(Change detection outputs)
————

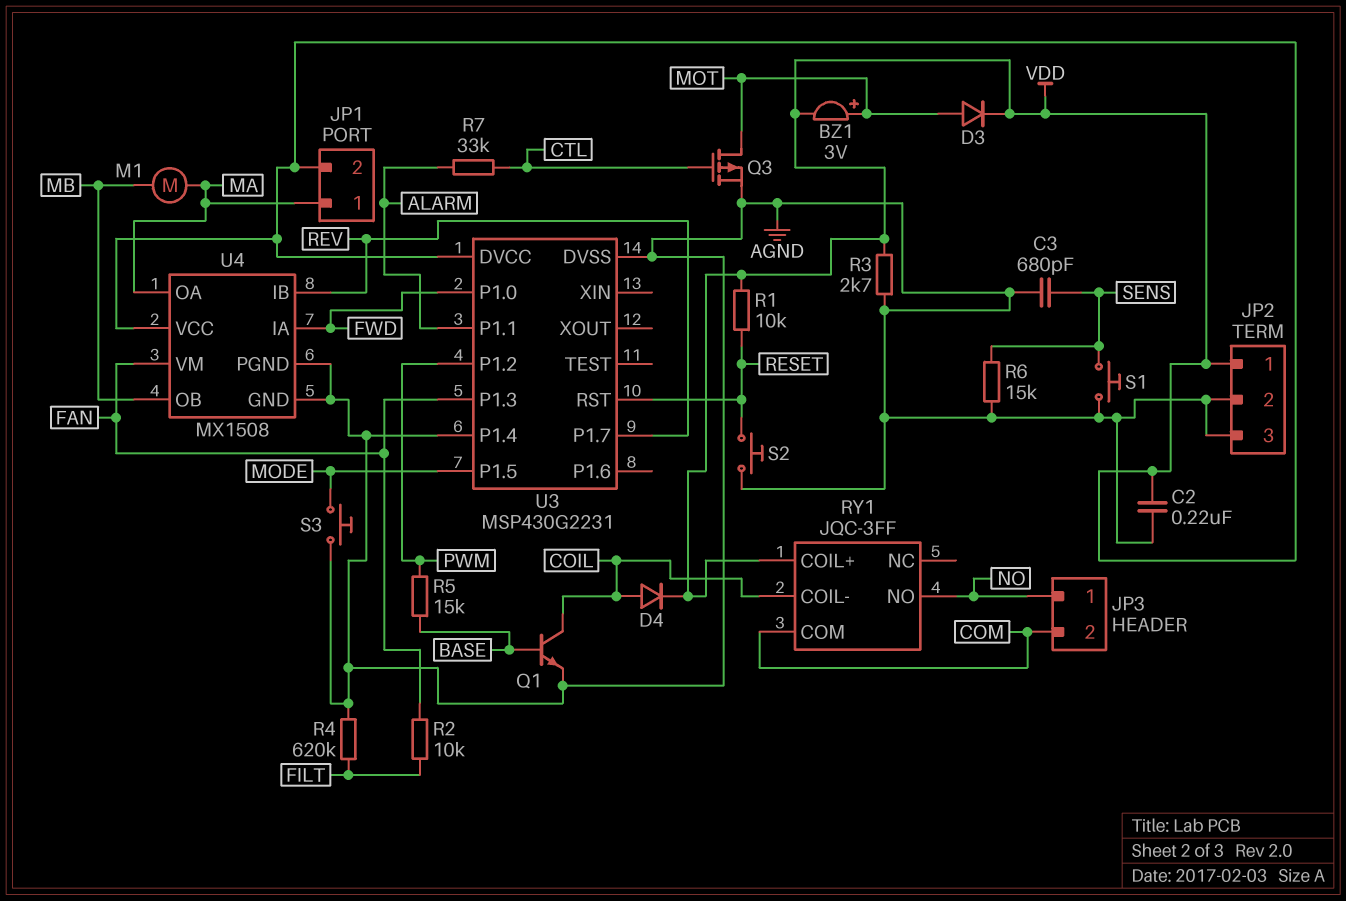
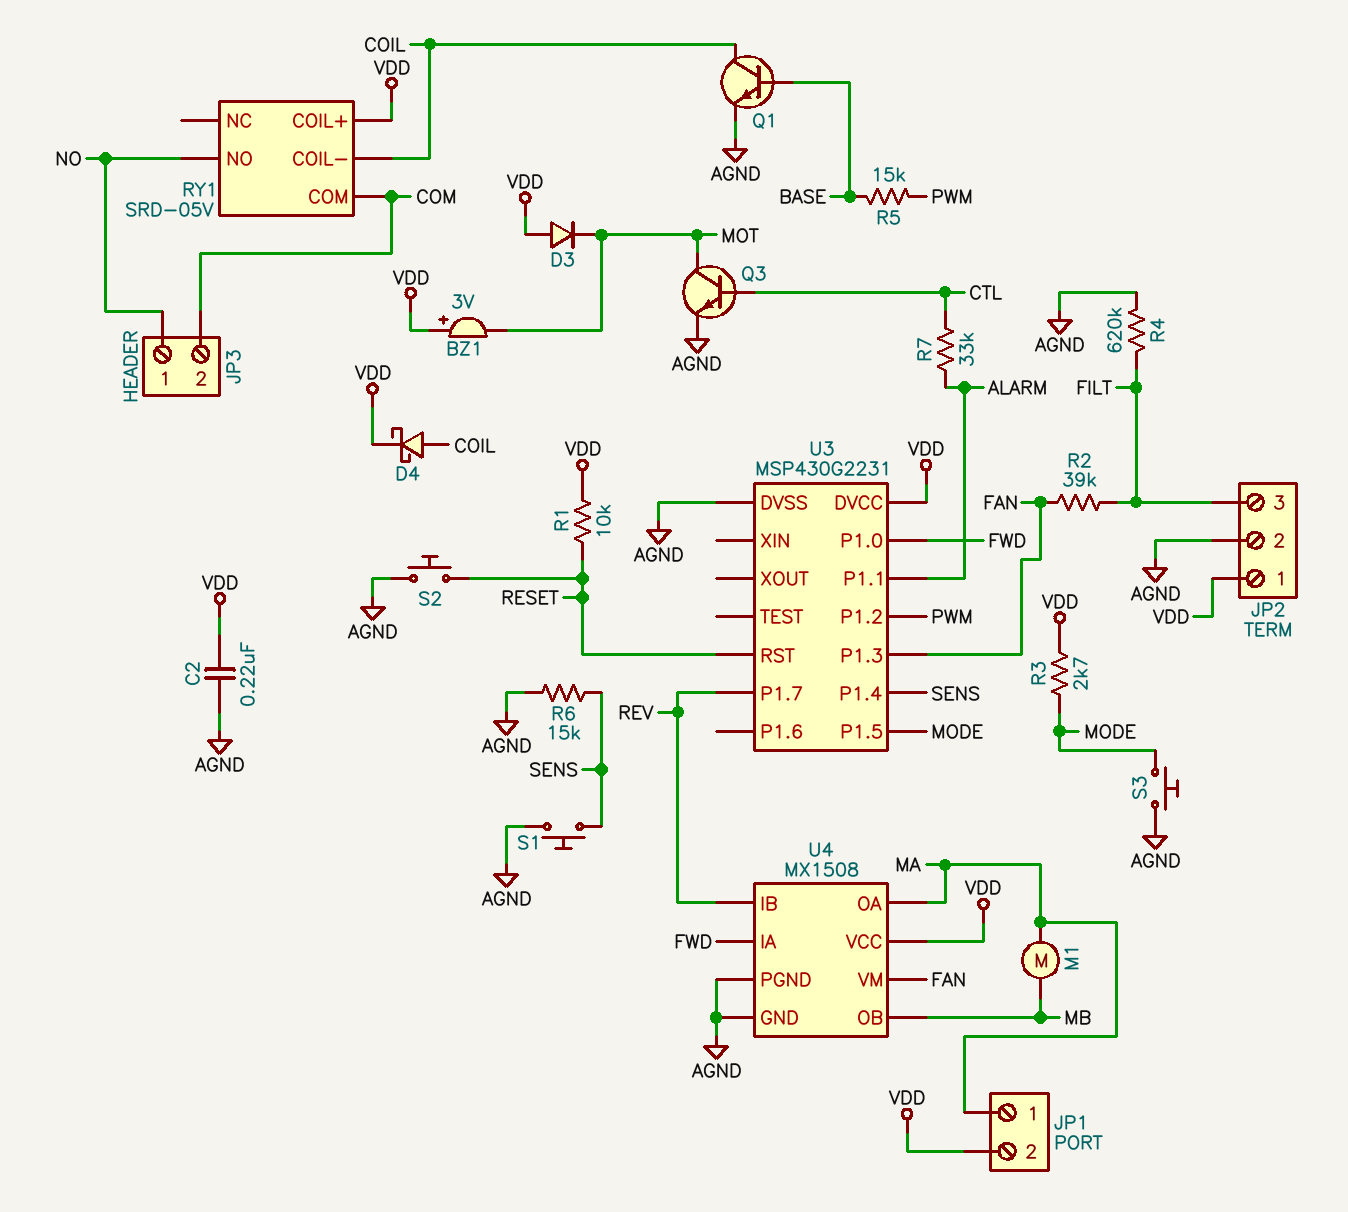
BZ1: buzzer 3V (plus MOT, minus VDD) -> buzzer 3V (plus VDD, minus MOT)
C3: 680pF (AGND, SENS) -> none
D3: diode (A MOT, K VDD) -> diode (A VDD, K MOT)
D4: diode (A COIL, K VDD) -> schottky (A COIL, K VDD)
JP2 pin 3: AGND -> FILT
Q3: PMOS (G CTL, D MOT, S AGND) -> NPN (B CTL, C MOT, E AGND)
R2: 10k (FAN, FILT) -> 39k (FAN, FILT)
R3: 2.7k (AGND, VDD) -> 2.7k (MODE, VDD)
RY1: JQC-3FF -> SRD-05V
U3 pin P1.4: AGND -> SENS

————

• **Activity**
With every picture removed, give the entries above again exactly.

• **Answer space**
BZ1: buzzer 3V (plus MOT, minus VDD) -> buzzer 3V (plus VDD, minus MOT)
C3: 680pF (AGND, SENS) -> none
D3: diode (A MOT, K VDD) -> diode (A VDD, K MOT)
D4: diode (A COIL, K VDD) -> schottky (A COIL, K VDD)
JP2 pin 3: AGND -> FILT
Q3: PMOS (G CTL, D MOT, S AGND) -> NPN (B CTL, C MOT, E AGND)
R2: 10k (FAN, FILT) -> 39k (FAN, FILT)
R3: 2.7k (AGND, VDD) -> 2.7k (MODE, VDD)
RY1: JQC-3FF -> SRD-05V
U3 pin P1.4: AGND -> SENS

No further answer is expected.